Extracted data entries:
<<<<

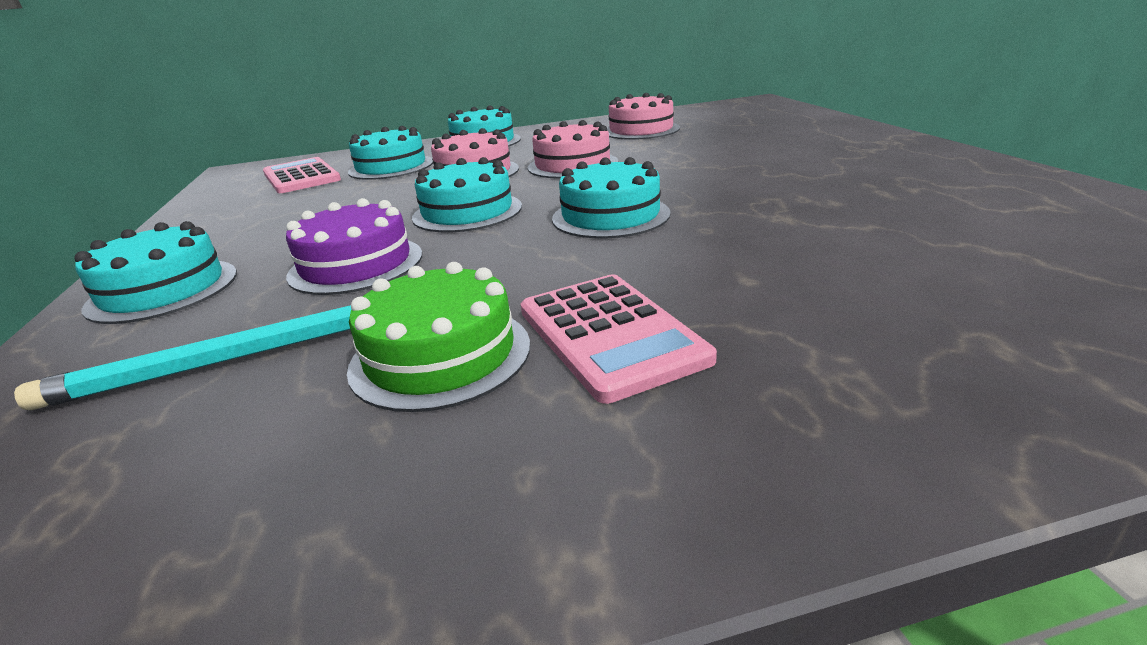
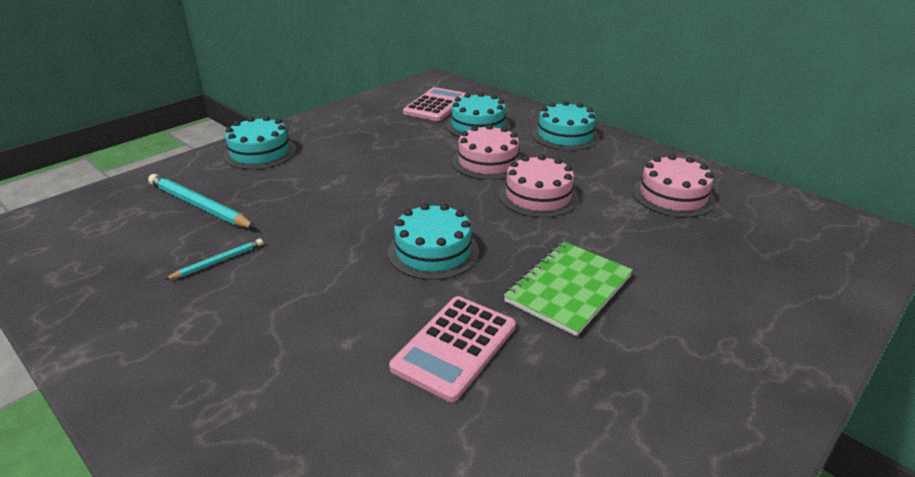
camera: 55 degrees right, 5 degrees up
(356, 264) = (310, 190): purple cake -> none
(440, 355) = (218, 261): green cake -> turquoise pencil
(467, 212) = (408, 191): turquoise cake -> none
(610, 334) = (254, 308): pink calculator -> pink calculator (455, 347)
(740, 176) = (569, 289): none -> green notebook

>>>>

Problem requirements:
For each entry, repeat its text exactly and leave out any picture it holds.

Exercise response:
camera: 55 degrees right, 5 degrees up
(356, 264) = (310, 190): purple cake -> none
(440, 355) = (218, 261): green cake -> turquoise pencil
(467, 212) = (408, 191): turquoise cake -> none
(610, 334) = (254, 308): pink calculator -> pink calculator (455, 347)
(740, 176) = (569, 289): none -> green notebook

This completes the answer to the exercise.